### Given information:
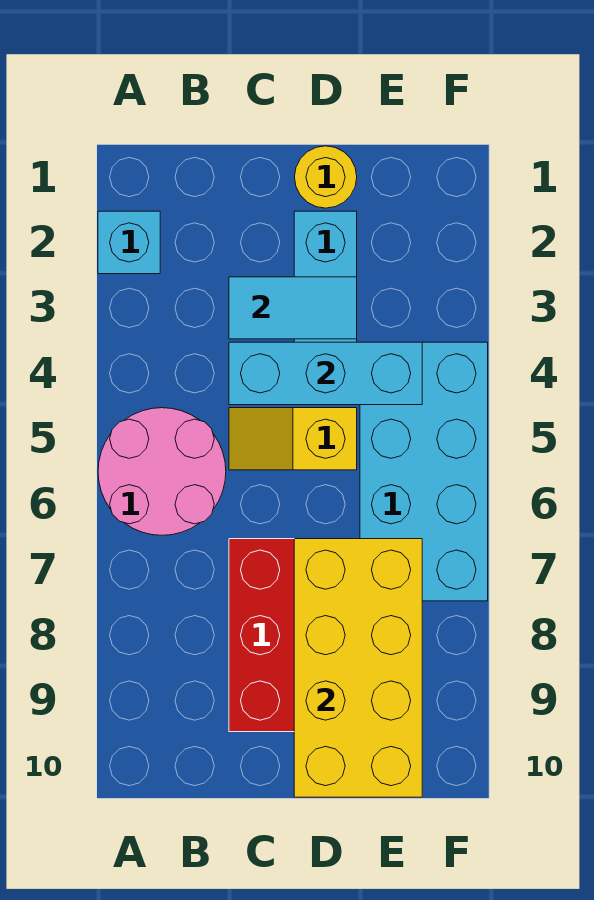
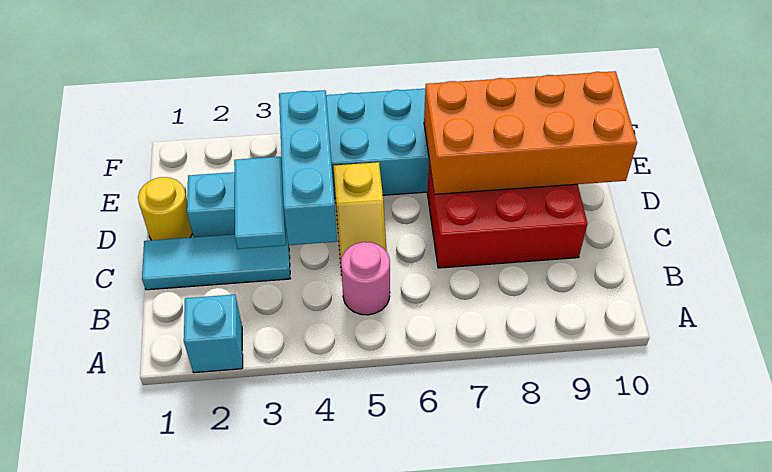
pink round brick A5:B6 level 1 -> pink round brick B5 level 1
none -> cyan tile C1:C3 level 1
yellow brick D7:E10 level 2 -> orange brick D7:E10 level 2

### Work item:
Reprint exactly, and only, the lines running from the one containing "none -> cyan tile C1:C3 level 1" through the last line of the listing above.

### Output of the exercise:
none -> cyan tile C1:C3 level 1
yellow brick D7:E10 level 2 -> orange brick D7:E10 level 2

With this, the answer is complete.